Bounding box correspondences
----
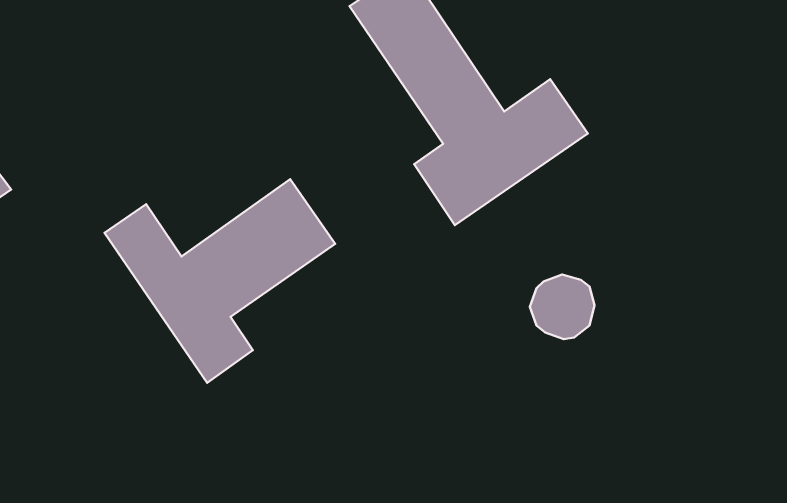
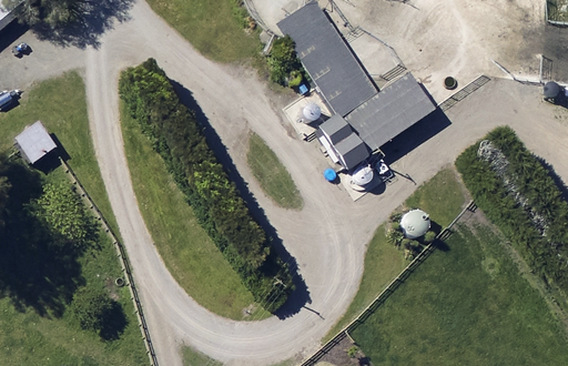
building: [104,179,335,383] -> none

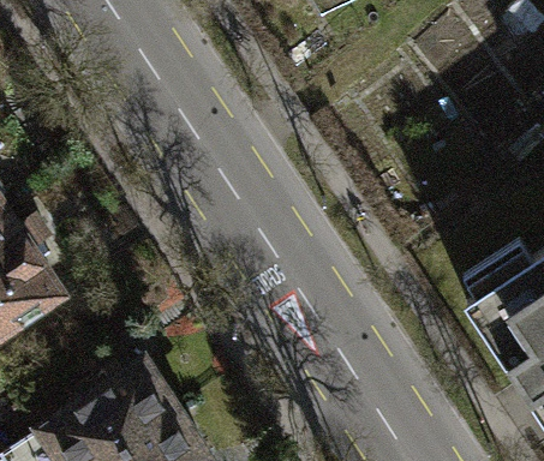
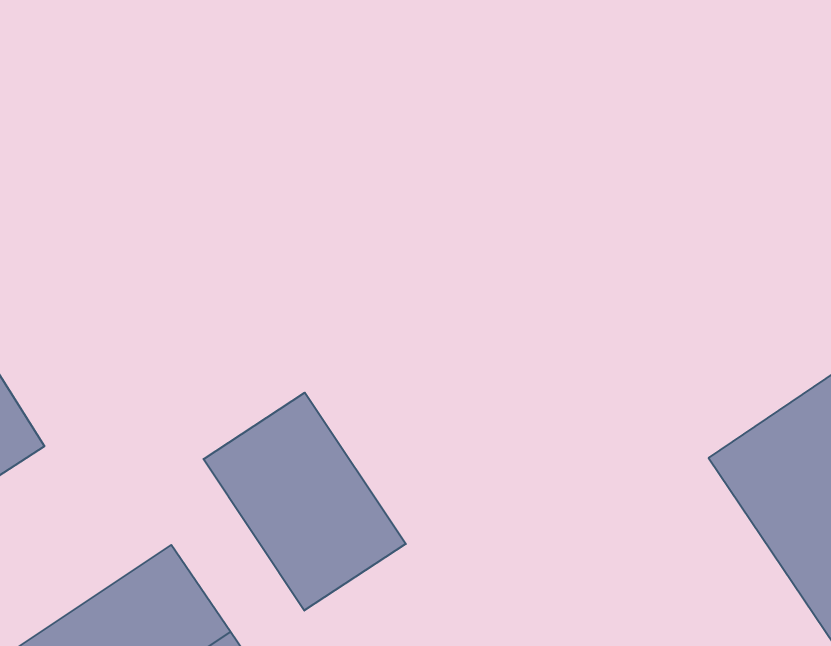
building: none -> [203,393,406,611]

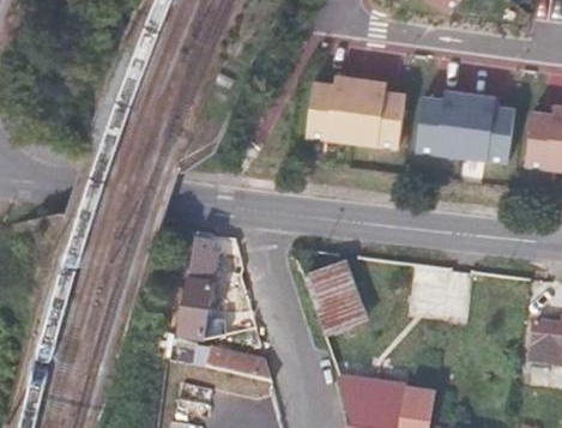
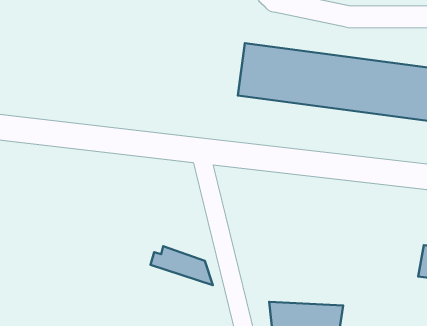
building: [182,230,228,317] -> none
building: [304,270,358,339] -> none

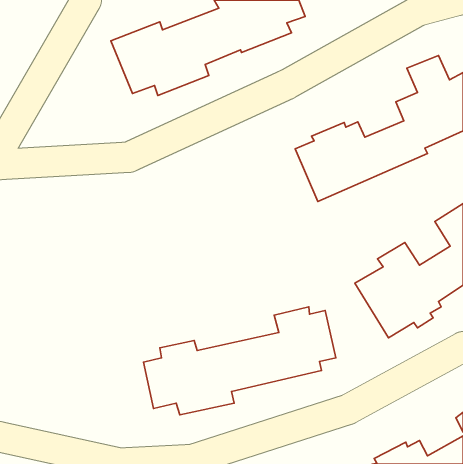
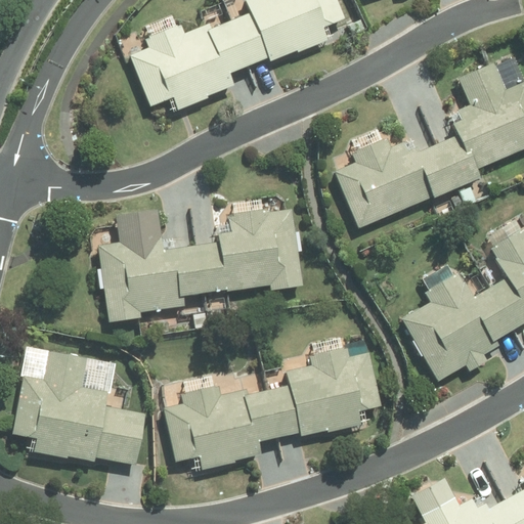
building: none -> [99,208,305,321]
building: none -> [14,350,146,463]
----
Task brief: Please retype, without any change, the line containing "building: none -> [99,208,305,321]" and every line after it to the end of the entries above, and only those.

Solution to this exercise:
building: none -> [99,208,305,321]
building: none -> [14,350,146,463]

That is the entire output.